Information shown |
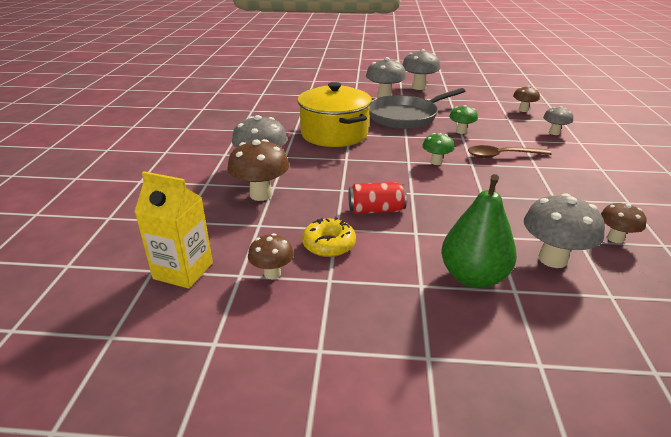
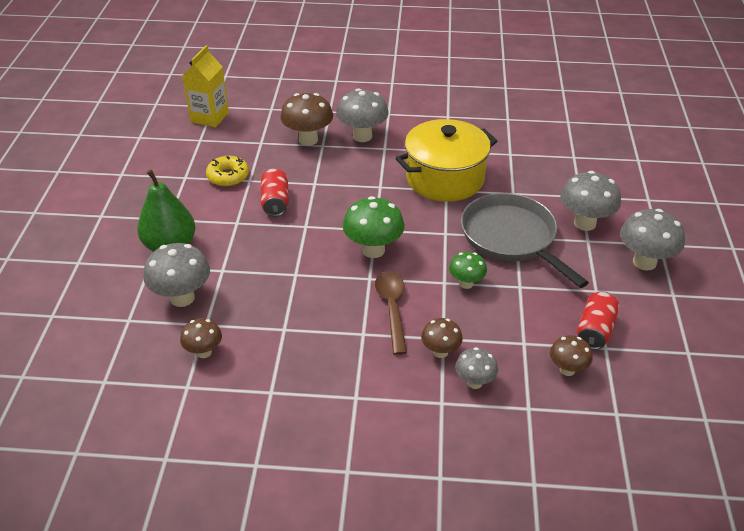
camera: 90 degrees right, 10 degrees up
(272, 273) = (198, 152): brown mushroom -> brown mushroom (440, 352)
(436, 162) = (373, 250): green mushroom -> green mushroom, size x1.68
(485, 102) = (595, 330): none -> red can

Goal of the exercise | When a line in the listing includes the word "mushroom", report that line in full.

Reply |
(272, 273) = (198, 152): brown mushroom -> brown mushroom (440, 352)
(436, 162) = (373, 250): green mushroom -> green mushroom, size x1.68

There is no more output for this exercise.